Recorded data
═══

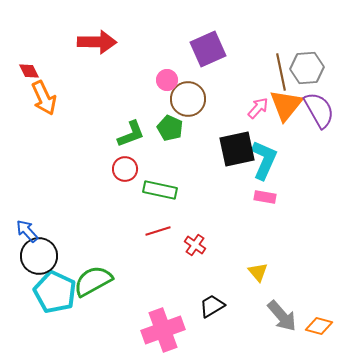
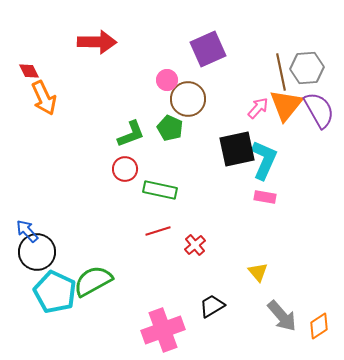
red cross: rotated 15 degrees clockwise
black circle: moved 2 px left, 4 px up
orange diamond: rotated 48 degrees counterclockwise
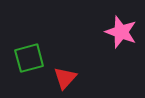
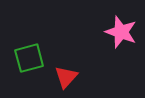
red triangle: moved 1 px right, 1 px up
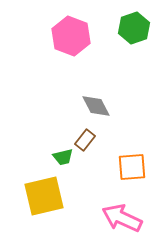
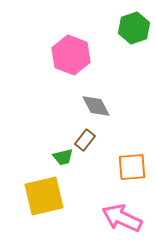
pink hexagon: moved 19 px down
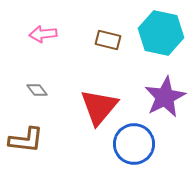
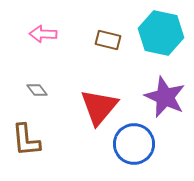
pink arrow: rotated 8 degrees clockwise
purple star: rotated 21 degrees counterclockwise
brown L-shape: rotated 78 degrees clockwise
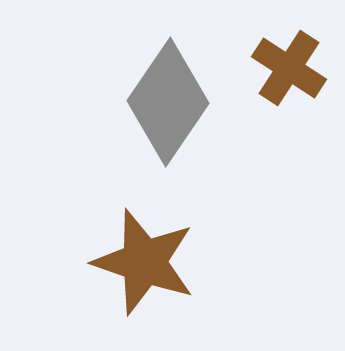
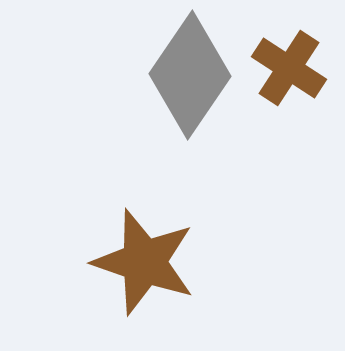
gray diamond: moved 22 px right, 27 px up
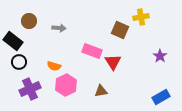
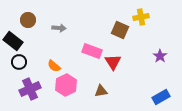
brown circle: moved 1 px left, 1 px up
orange semicircle: rotated 24 degrees clockwise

═══

_What the task asks_
For this exercise, copy the entries above exactly and skip any picture.

_Result of this task_
red cross: rotated 15 degrees clockwise
black circle: moved 2 px left, 4 px up
orange diamond: rotated 48 degrees counterclockwise
red triangle: moved 1 px right, 1 px up
pink hexagon: moved 19 px down
pink arrow: rotated 8 degrees clockwise
purple star: rotated 21 degrees counterclockwise
brown L-shape: rotated 78 degrees clockwise
gray diamond: moved 22 px right, 27 px up
brown circle: moved 1 px left, 1 px up
orange semicircle: rotated 24 degrees clockwise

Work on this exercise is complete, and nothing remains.